Task to carry out: Retype the whole listing, please, keeping every line exact and dropping the pictures.

Segment Start: Data block

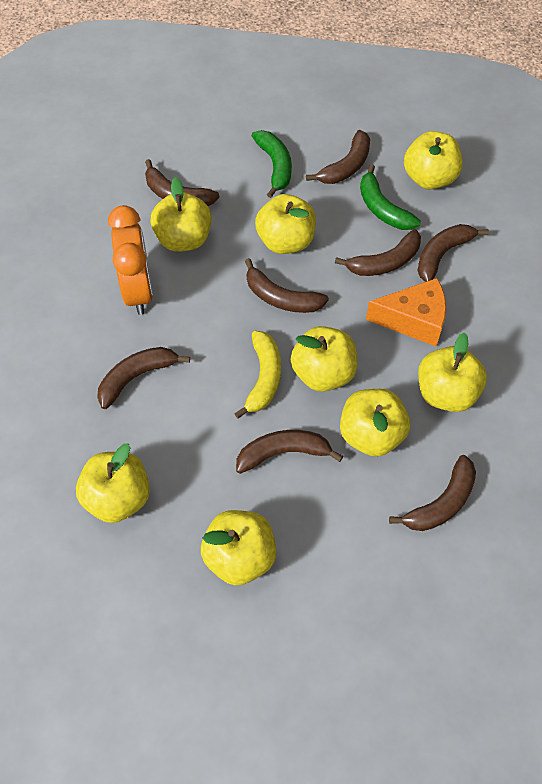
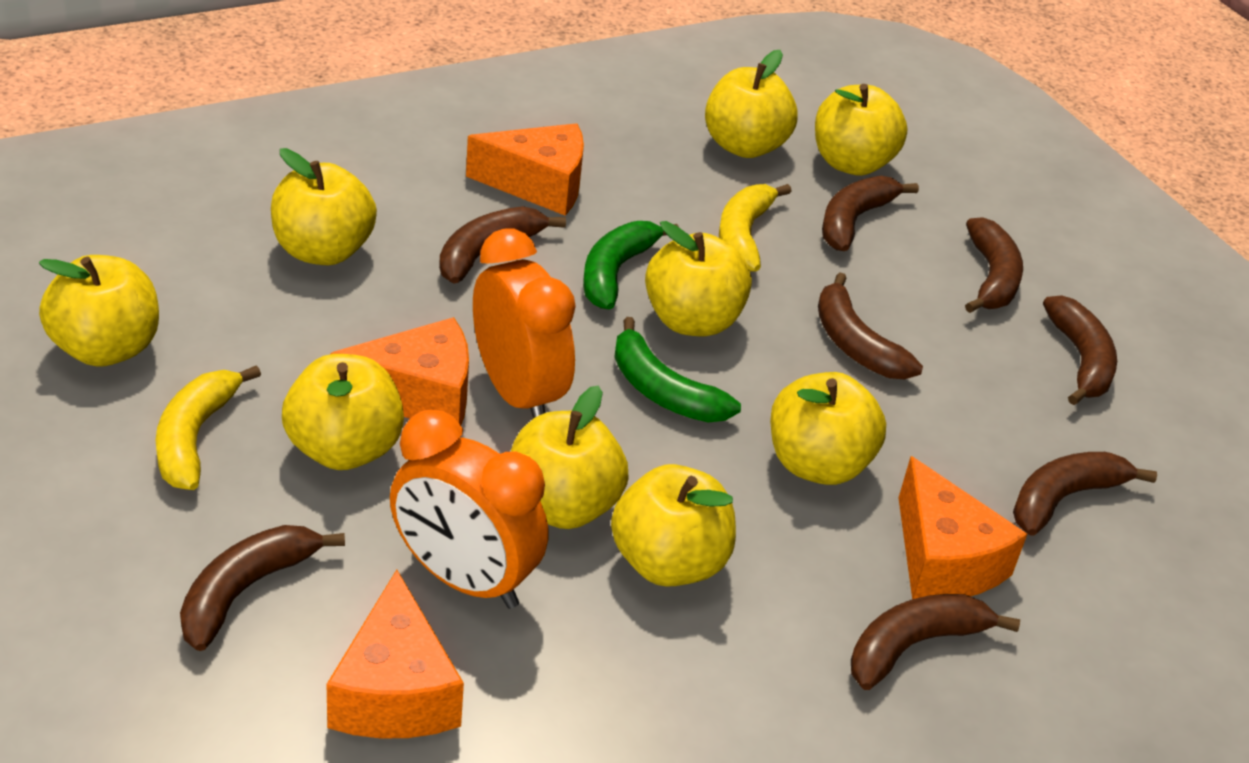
orange cheese: 1 -> 4
orange clock: 1 -> 2
yellow apple: 8 -> 9
yellow banana: 1 -> 2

Segment End: Data block

Exercise response:
orange cheese: 1 -> 4
orange clock: 1 -> 2
yellow apple: 8 -> 9
yellow banana: 1 -> 2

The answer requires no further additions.